• **Exercise goal**
Set the listing down again in full, word for word, with the pictures left out.

********************

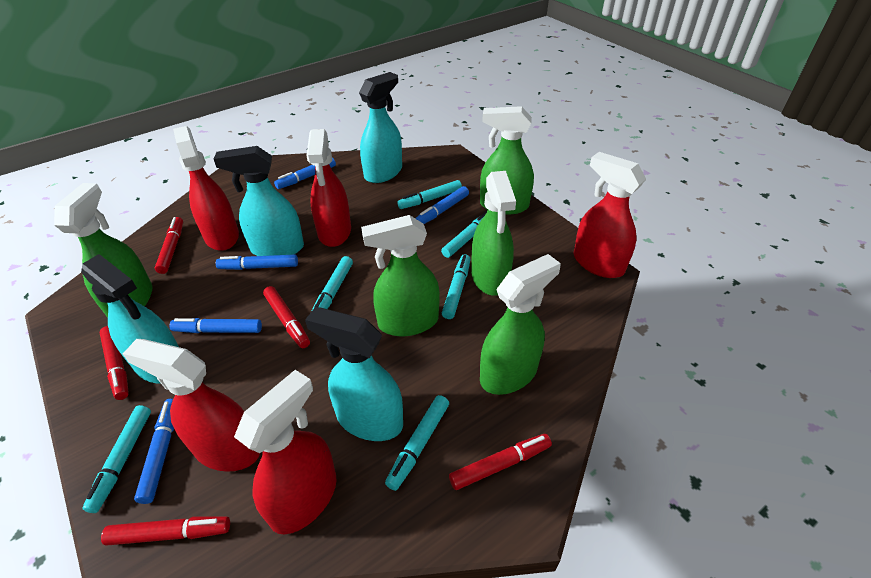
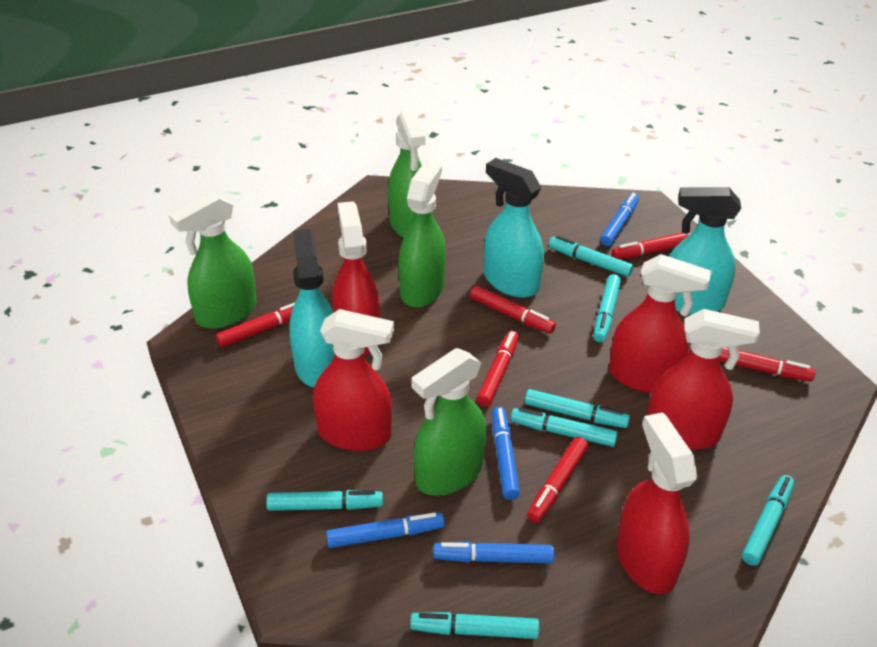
blue marker: 5 -> 4
green spray bottle: 5 -> 4
red marker: 5 -> 6
turquoise marker: 6 -> 7
turquoise spray bottle: 4 -> 3

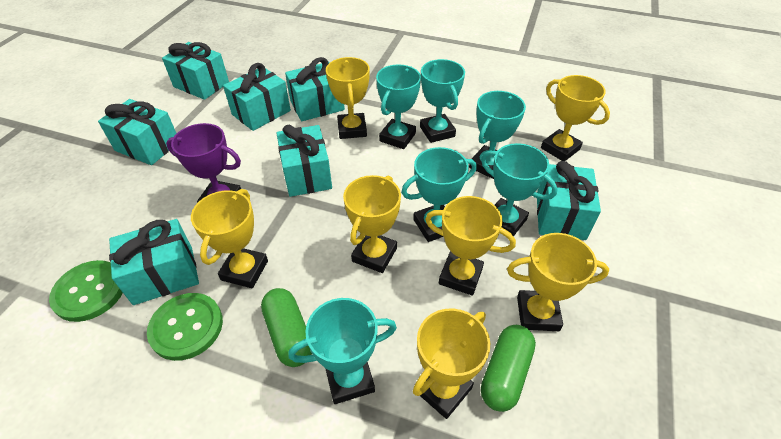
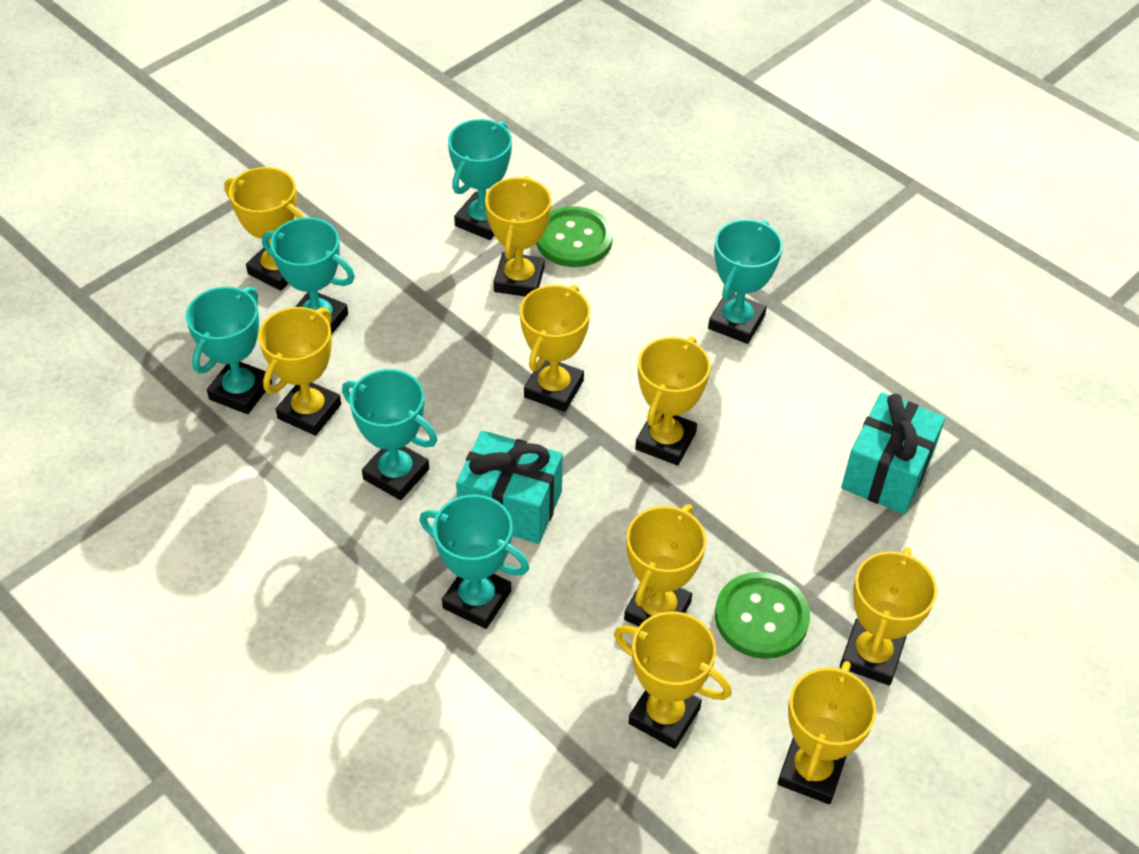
green capsule: 2 -> 0
purple trophy: 1 -> 0
turquoise gift: 7 -> 2
yellow trophy: 7 -> 9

********************

• **Exercise response**
blue marker: 5 -> 4
green spray bottle: 5 -> 4
red marker: 5 -> 6
turquoise marker: 6 -> 7
turquoise spray bottle: 4 -> 3

green capsule: 2 -> 0
purple trophy: 1 -> 0
turquoise gift: 7 -> 2
yellow trophy: 7 -> 9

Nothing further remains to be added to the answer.